*** Input data Section Begins ***

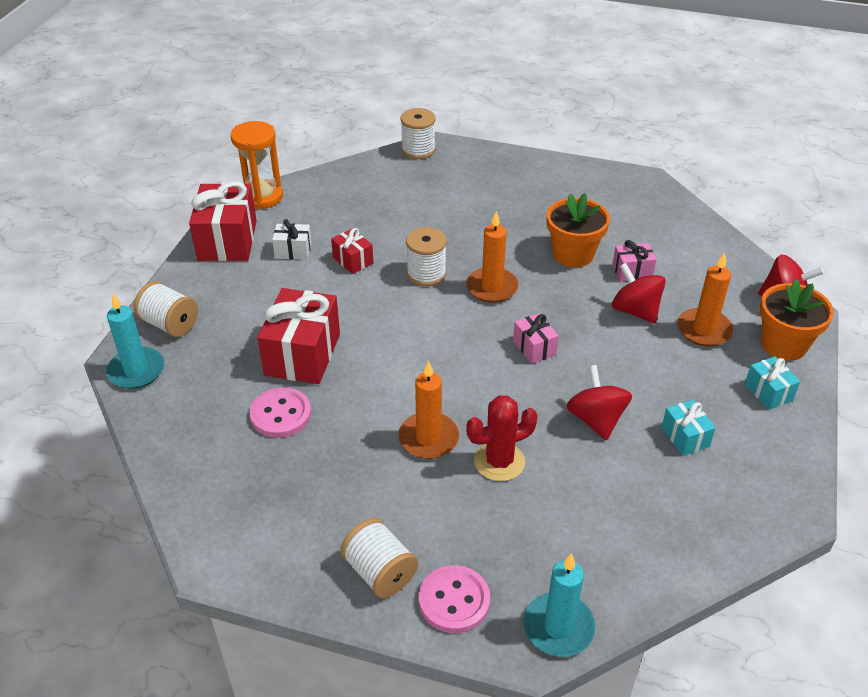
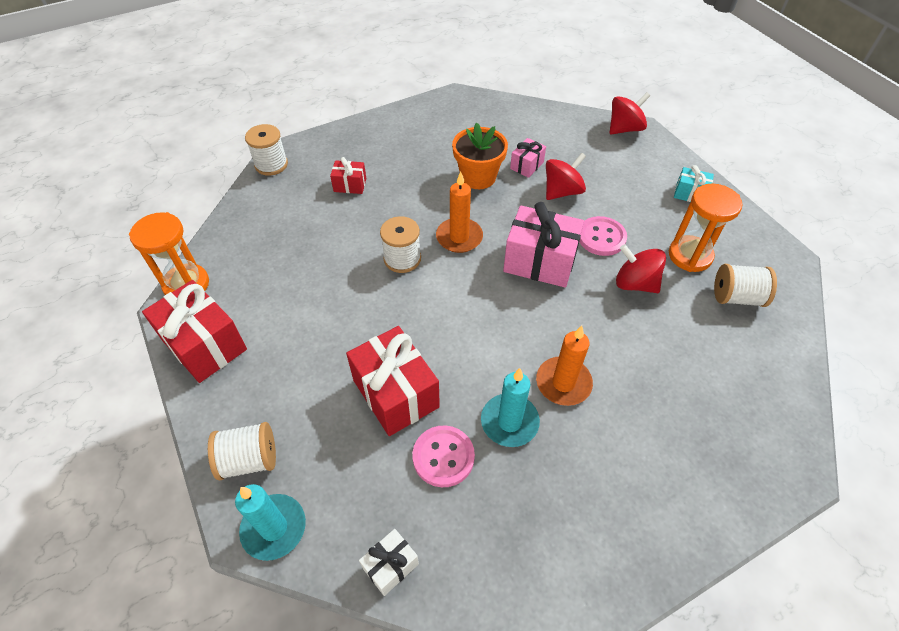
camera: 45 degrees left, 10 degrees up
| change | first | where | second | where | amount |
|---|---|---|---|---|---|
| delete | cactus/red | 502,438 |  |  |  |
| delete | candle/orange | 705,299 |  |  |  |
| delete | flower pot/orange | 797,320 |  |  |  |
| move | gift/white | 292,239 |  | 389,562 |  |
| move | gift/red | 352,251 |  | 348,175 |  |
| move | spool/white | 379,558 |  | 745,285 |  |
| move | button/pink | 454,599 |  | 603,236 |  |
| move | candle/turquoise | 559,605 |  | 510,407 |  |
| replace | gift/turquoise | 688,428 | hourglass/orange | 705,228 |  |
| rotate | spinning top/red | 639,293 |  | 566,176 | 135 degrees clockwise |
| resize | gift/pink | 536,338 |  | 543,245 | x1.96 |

*** Input data Section Ends ***

* [Instructions for the task]: Everything from the line containing "degrees clockwise |" to the last line of the material above should be printed exactly, both ends included.

* [Completed task]:
| rotate | spinning top/red | 639,293 |  | 566,176 | 135 degrees clockwise |
| resize | gift/pink | 536,338 |  | 543,245 | x1.96 |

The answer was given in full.